About this task | Can you copy out every item below with "gray stone amphitheater" swapped for "ancient stone theater" wherever it occurs and nothing else changed? Leave the pictures out of your answer.

-- Supplied records follows --

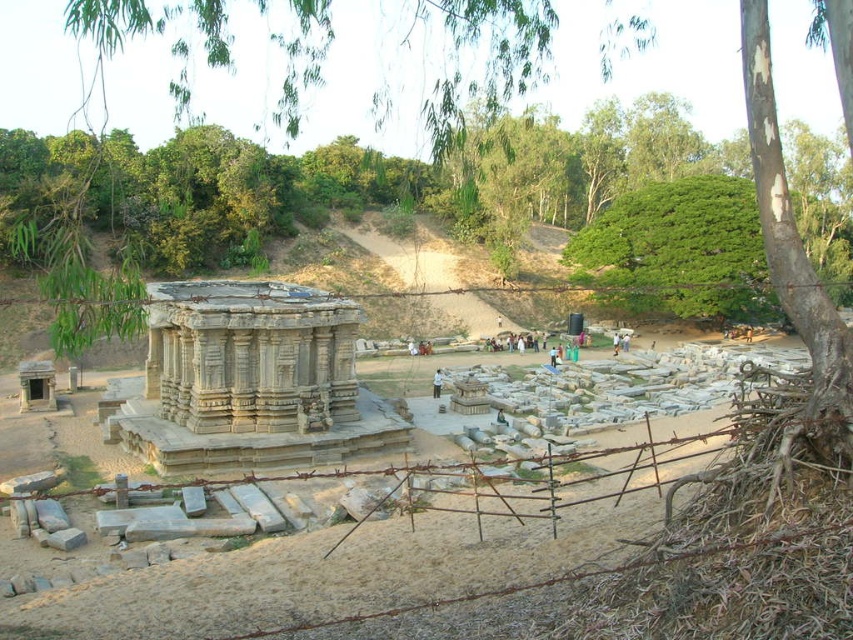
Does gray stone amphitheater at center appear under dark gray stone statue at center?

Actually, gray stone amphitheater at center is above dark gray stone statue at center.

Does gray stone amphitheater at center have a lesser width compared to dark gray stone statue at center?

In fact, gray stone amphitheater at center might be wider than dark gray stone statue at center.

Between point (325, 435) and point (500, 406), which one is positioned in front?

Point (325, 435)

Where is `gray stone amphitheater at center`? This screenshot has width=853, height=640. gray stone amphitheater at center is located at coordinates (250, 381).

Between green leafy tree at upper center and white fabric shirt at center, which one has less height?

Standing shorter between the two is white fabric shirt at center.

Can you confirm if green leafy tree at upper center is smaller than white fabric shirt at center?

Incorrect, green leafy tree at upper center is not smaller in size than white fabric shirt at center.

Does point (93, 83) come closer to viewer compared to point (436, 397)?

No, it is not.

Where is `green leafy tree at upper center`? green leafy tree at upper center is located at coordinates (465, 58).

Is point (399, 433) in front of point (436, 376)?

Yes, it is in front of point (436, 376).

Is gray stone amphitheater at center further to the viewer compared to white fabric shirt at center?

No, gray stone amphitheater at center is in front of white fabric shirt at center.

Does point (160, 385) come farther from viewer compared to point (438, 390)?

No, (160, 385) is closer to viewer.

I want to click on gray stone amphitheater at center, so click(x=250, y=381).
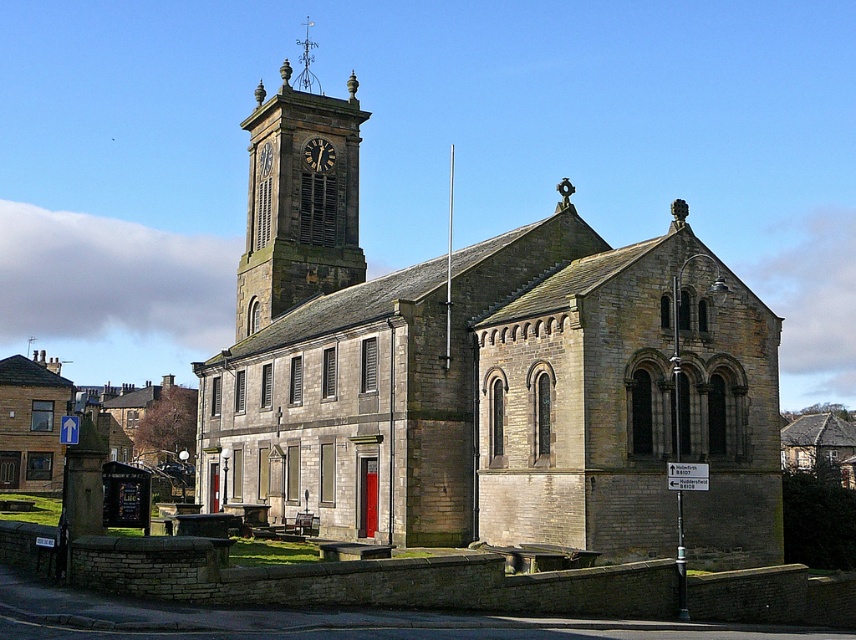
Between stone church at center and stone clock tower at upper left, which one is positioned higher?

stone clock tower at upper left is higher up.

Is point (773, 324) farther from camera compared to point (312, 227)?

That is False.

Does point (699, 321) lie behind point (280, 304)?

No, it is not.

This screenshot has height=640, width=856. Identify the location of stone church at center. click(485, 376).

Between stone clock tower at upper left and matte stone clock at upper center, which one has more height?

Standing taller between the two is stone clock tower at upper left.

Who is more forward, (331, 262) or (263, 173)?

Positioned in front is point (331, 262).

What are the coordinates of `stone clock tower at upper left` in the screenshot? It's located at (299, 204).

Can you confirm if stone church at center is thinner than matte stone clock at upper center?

-- Supplied records concluded --

Exercise result |
Does ancient stone theater at center appear under dark gray stone statue at center?

Actually, ancient stone theater at center is above dark gray stone statue at center.

Does ancient stone theater at center have a lesser width compared to dark gray stone statue at center?

In fact, ancient stone theater at center might be wider than dark gray stone statue at center.

Between point (325, 435) and point (500, 406), which one is positioned in front?

Point (325, 435)

Where is `ancient stone theater at center`? This screenshot has width=853, height=640. ancient stone theater at center is located at coordinates (250, 381).

Between green leafy tree at upper center and white fabric shirt at center, which one has less height?

Standing shorter between the two is white fabric shirt at center.

Can you confirm if green leafy tree at upper center is smaller than white fabric shirt at center?

Incorrect, green leafy tree at upper center is not smaller in size than white fabric shirt at center.

Does point (93, 83) come closer to viewer compared to point (436, 397)?

No, it is not.

Where is `green leafy tree at upper center`? green leafy tree at upper center is located at coordinates (465, 58).

Is point (399, 433) in front of point (436, 376)?

Yes, it is in front of point (436, 376).

Is ancient stone theater at center further to the viewer compared to white fabric shirt at center?

No, ancient stone theater at center is in front of white fabric shirt at center.

Does point (160, 385) come farther from viewer compared to point (438, 390)?

No, (160, 385) is closer to viewer.

I want to click on ancient stone theater at center, so click(x=250, y=381).
Between stone church at center and stone clock tower at upper left, which one is positioned higher?

stone clock tower at upper left is higher up.

Is point (773, 324) farther from camera compared to point (312, 227)?

That is False.

Does point (699, 321) lie behind point (280, 304)?

No, it is not.

This screenshot has height=640, width=856. Identify the location of stone church at center. click(485, 376).

Between stone clock tower at upper left and matte stone clock at upper center, which one has more height?

Standing taller between the two is stone clock tower at upper left.

Who is more forward, (331, 262) or (263, 173)?

Positioned in front is point (331, 262).

What are the coordinates of `stone clock tower at upper left` in the screenshot? It's located at (299, 204).

Can you confirm if stone church at center is thinner than matte stone clock at upper center?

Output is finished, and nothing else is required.